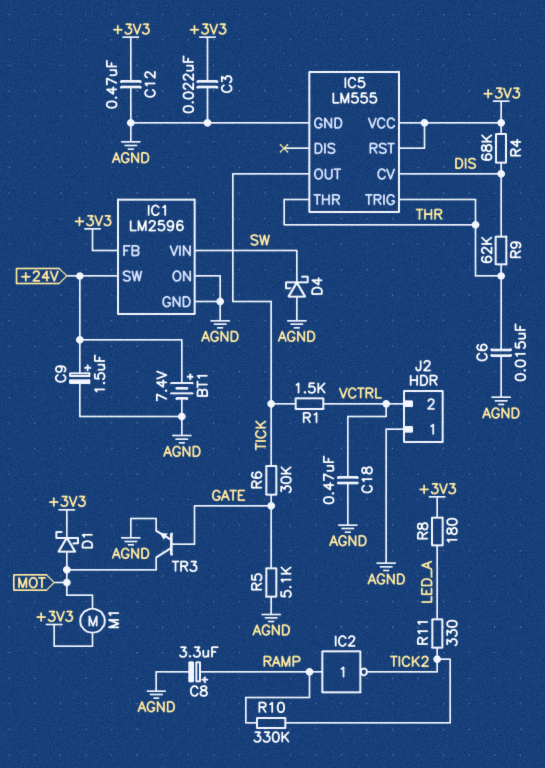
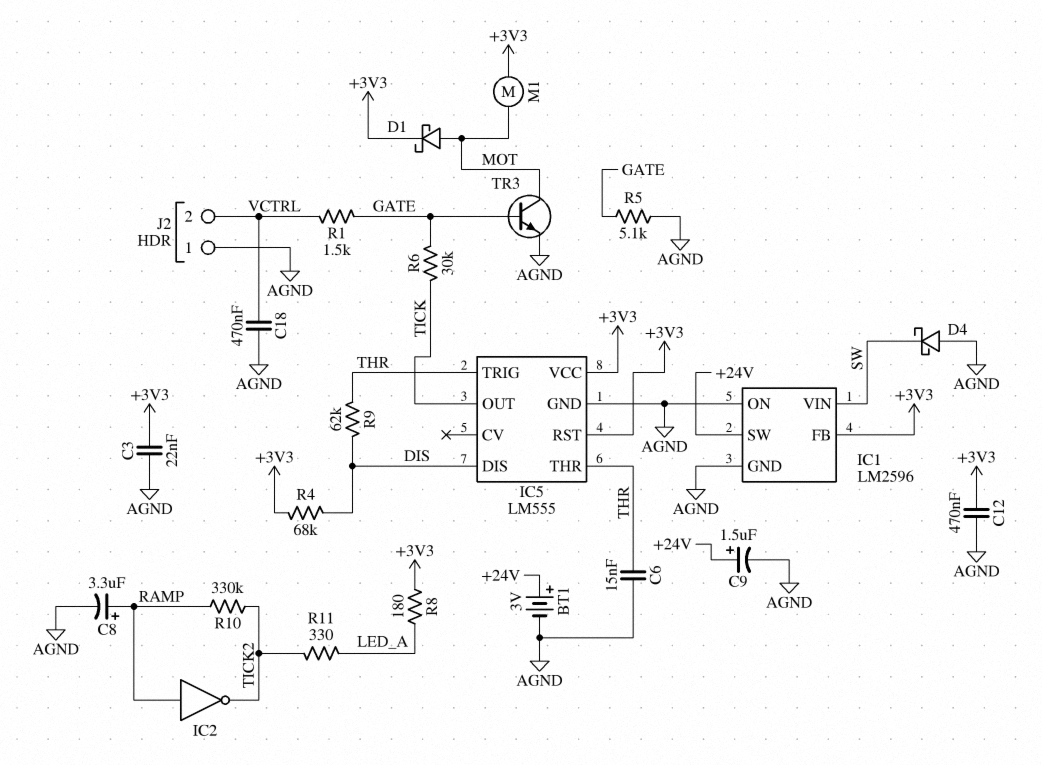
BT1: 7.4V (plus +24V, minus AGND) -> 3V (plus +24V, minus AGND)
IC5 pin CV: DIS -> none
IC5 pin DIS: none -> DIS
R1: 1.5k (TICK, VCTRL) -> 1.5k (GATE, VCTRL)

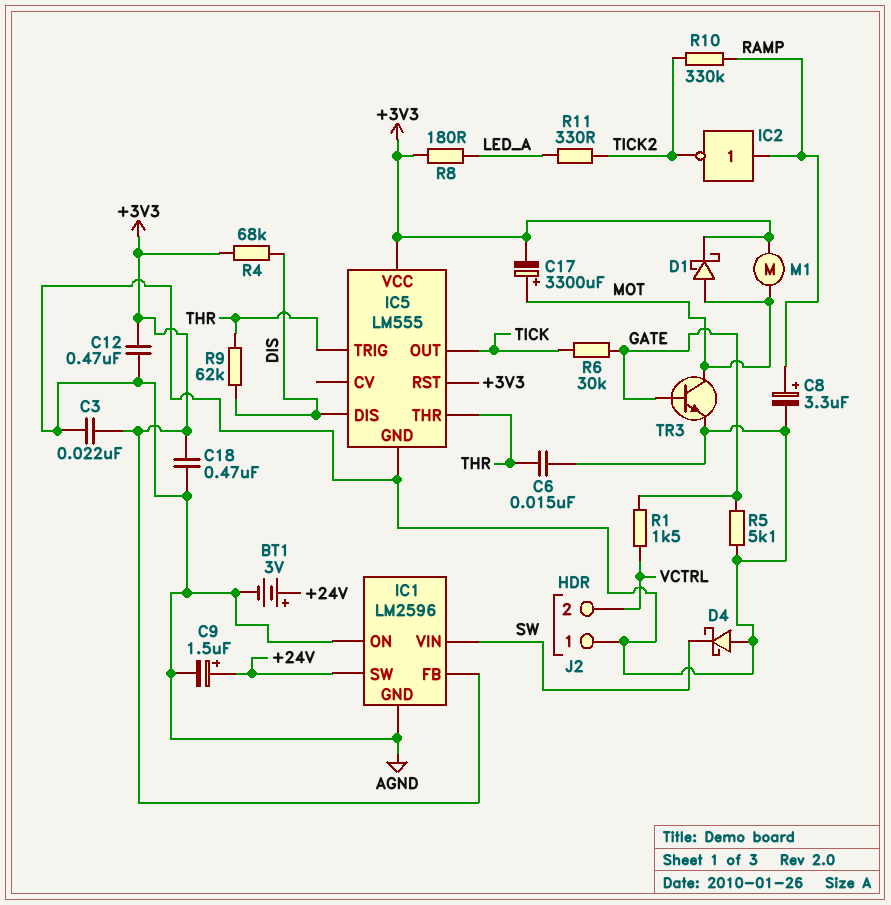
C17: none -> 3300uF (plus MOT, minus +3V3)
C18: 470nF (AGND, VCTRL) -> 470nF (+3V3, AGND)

_To do_
Work out how many lines in the data hold the word "AGND"; reply with the number alone.

_Written answer_
2